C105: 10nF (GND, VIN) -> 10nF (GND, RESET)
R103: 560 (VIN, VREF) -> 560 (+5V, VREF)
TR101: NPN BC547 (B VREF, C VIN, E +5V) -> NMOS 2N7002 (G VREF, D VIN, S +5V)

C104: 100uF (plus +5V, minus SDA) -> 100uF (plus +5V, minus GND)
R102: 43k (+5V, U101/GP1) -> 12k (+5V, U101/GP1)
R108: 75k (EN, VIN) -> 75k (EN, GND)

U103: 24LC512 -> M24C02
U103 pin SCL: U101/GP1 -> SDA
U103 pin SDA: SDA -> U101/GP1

--

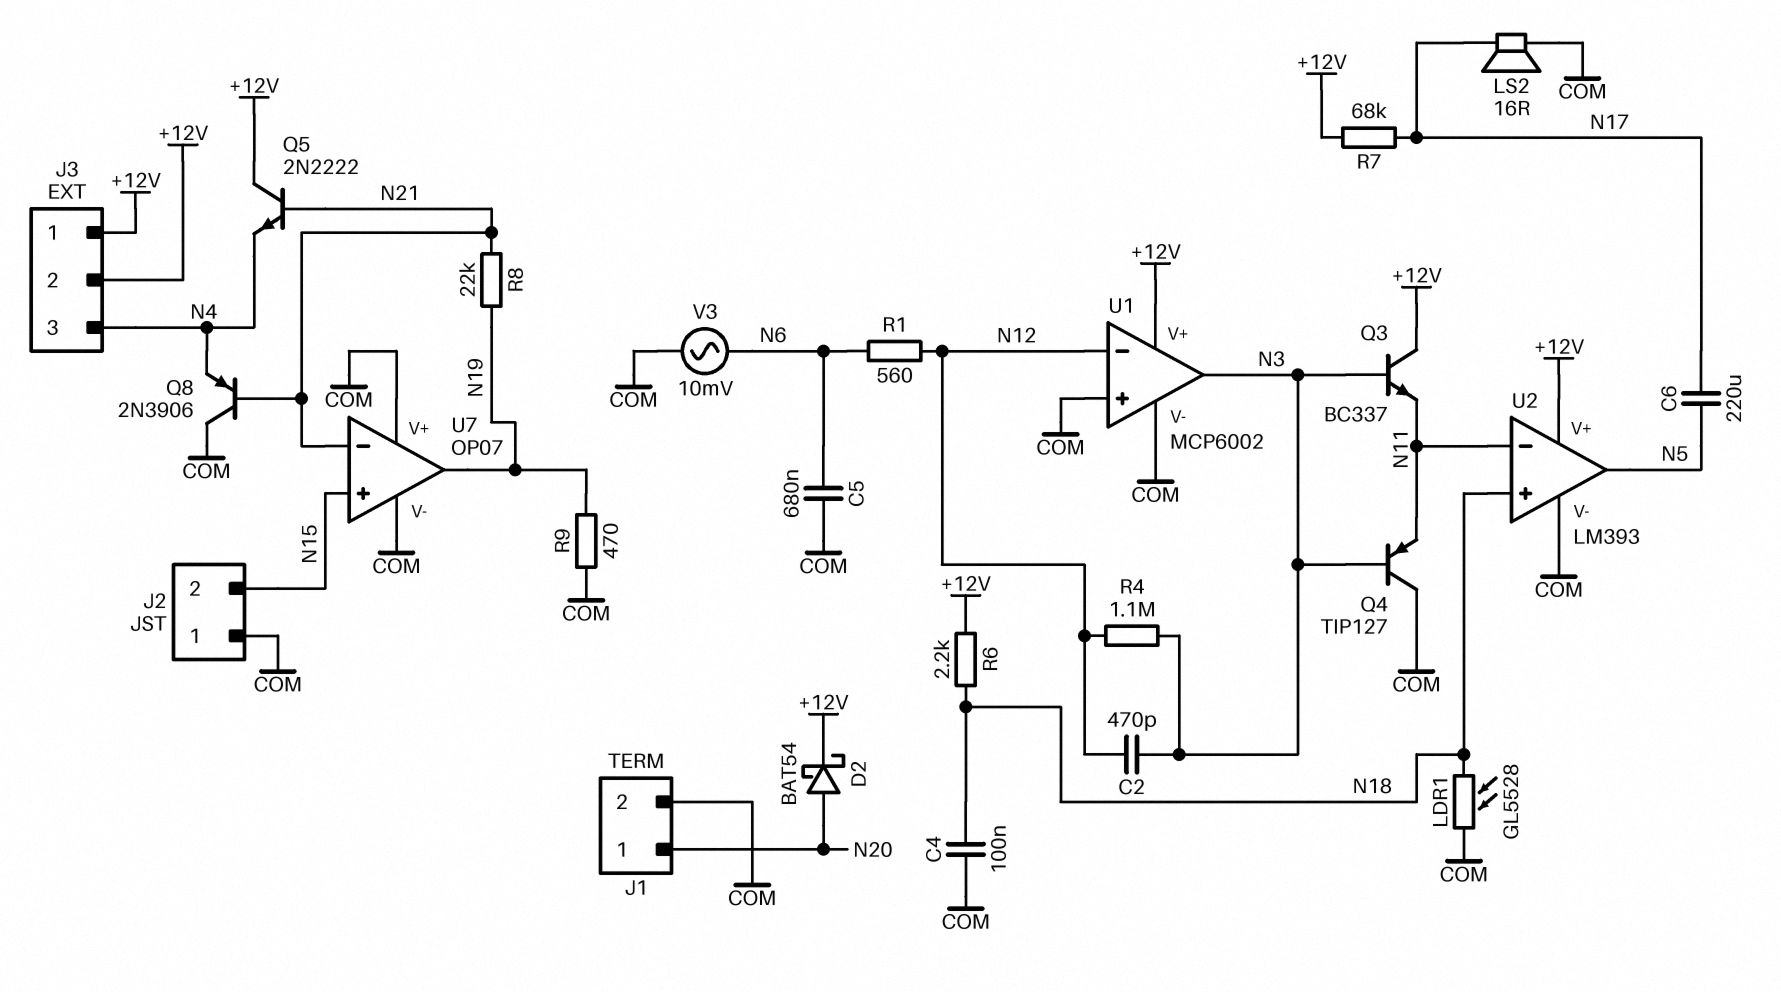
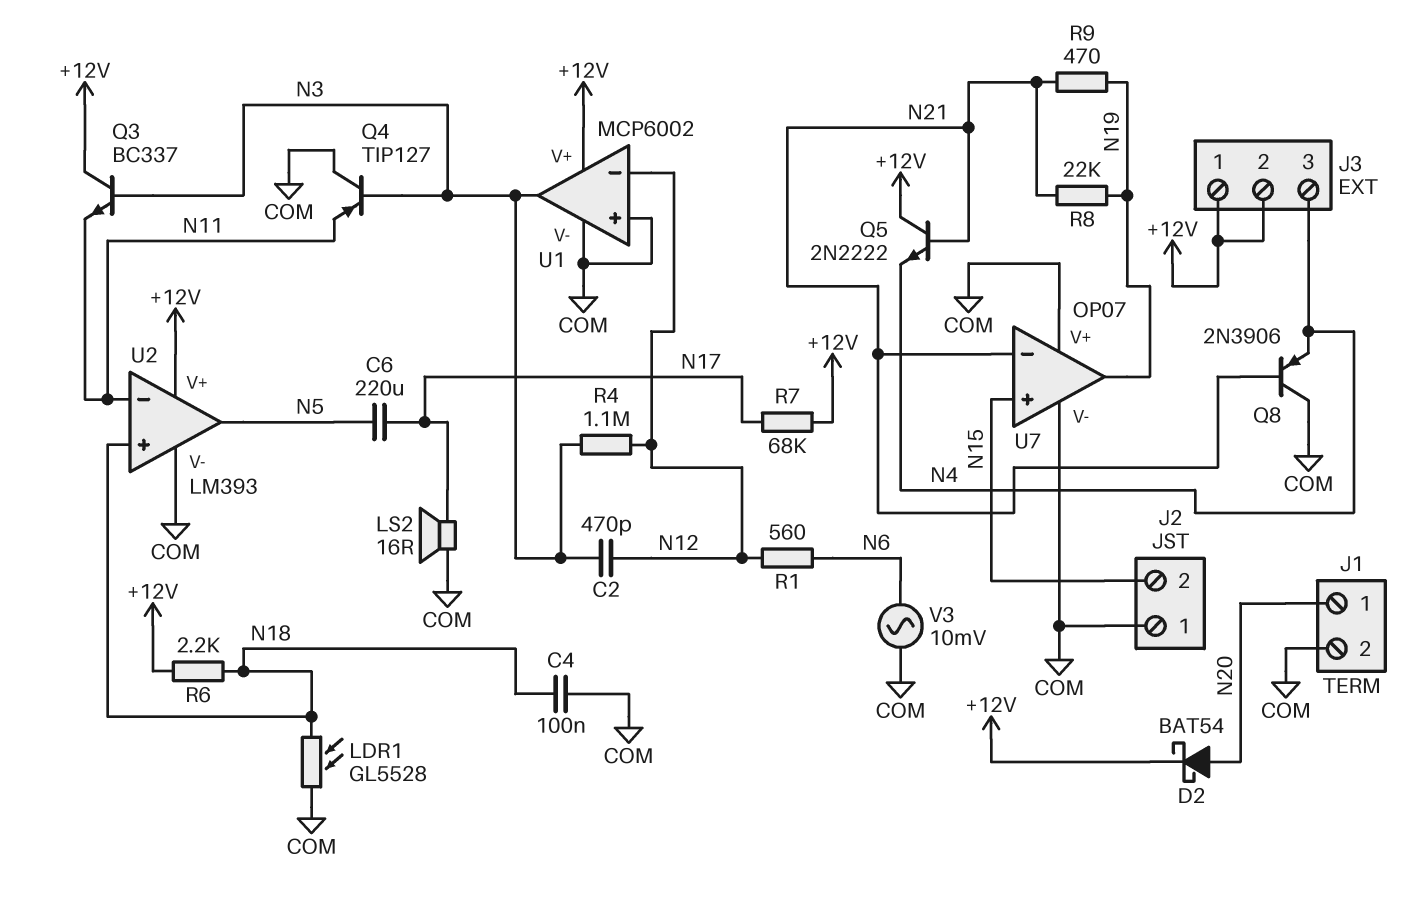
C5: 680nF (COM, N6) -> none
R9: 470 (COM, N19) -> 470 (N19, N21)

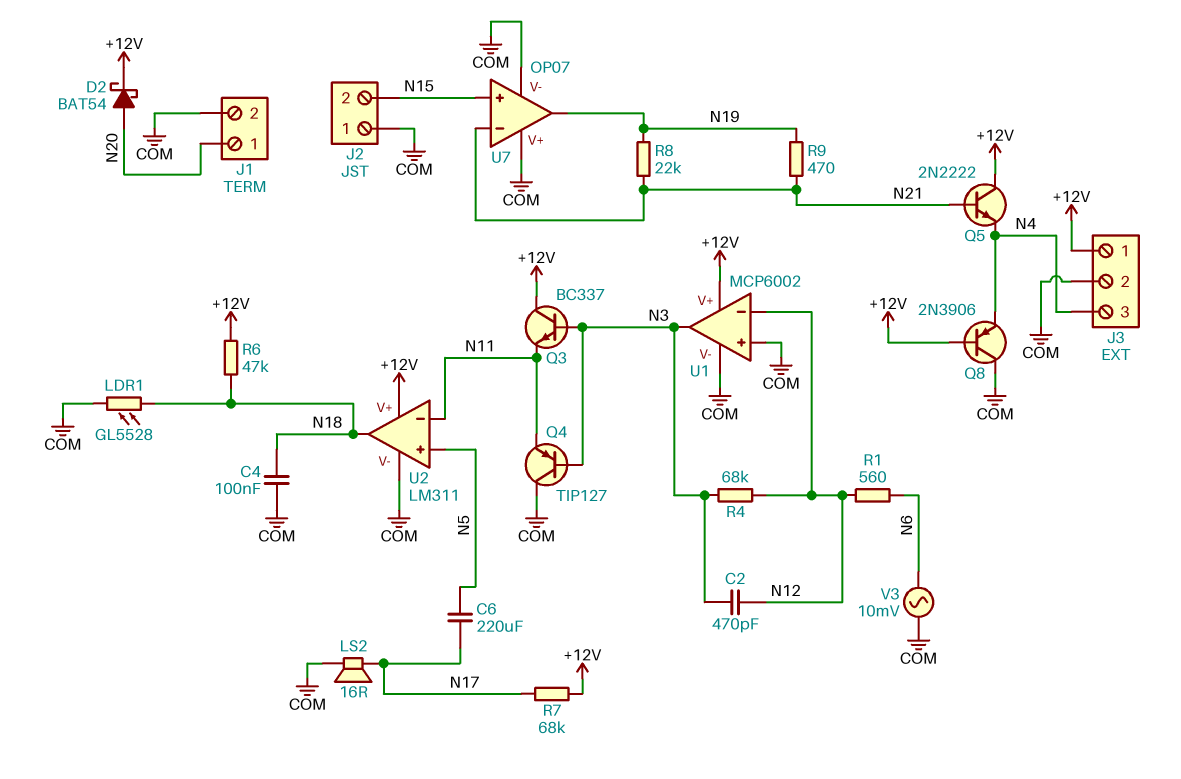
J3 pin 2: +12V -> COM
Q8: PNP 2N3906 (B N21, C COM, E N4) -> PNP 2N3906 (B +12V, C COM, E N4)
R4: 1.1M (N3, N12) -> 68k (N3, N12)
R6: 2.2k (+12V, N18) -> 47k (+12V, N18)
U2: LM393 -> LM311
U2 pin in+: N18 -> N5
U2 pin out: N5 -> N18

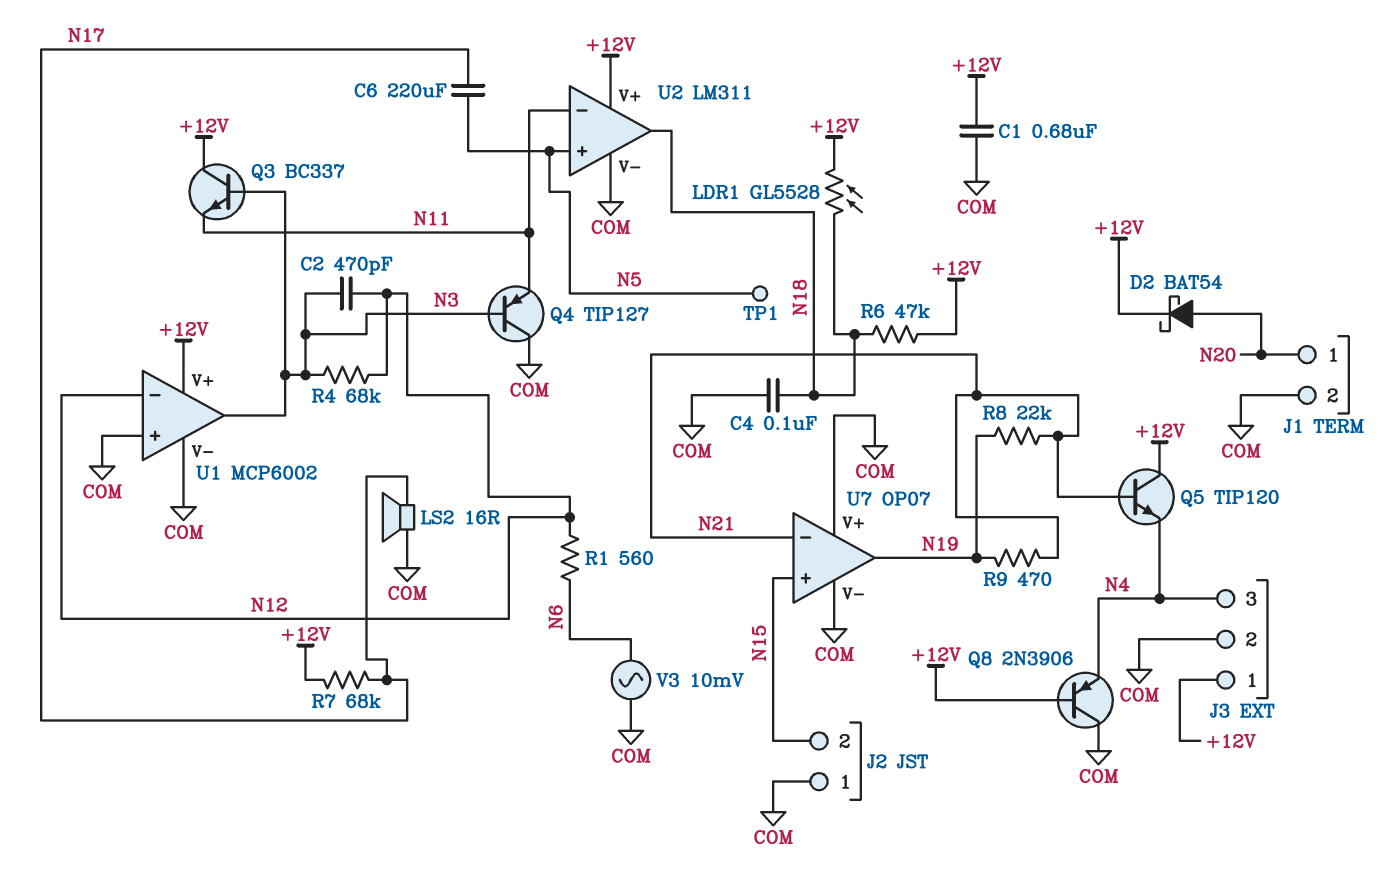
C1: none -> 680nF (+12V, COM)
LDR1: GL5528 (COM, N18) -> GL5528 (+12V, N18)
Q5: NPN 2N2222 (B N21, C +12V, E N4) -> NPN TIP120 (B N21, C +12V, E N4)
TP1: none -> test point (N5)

Task to carry out: Take only the lines above from the one that has "U2 pin in+: N18 -> N5" through the one that has "TP1: none -> test point (N5)" and reproduce them exactly, omitting any pictures.

Written response:
U2 pin in+: N18 -> N5
U2 pin out: N5 -> N18

C1: none -> 680nF (+12V, COM)
LDR1: GL5528 (COM, N18) -> GL5528 (+12V, N18)
Q5: NPN 2N2222 (B N21, C +12V, E N4) -> NPN TIP120 (B N21, C +12V, E N4)
TP1: none -> test point (N5)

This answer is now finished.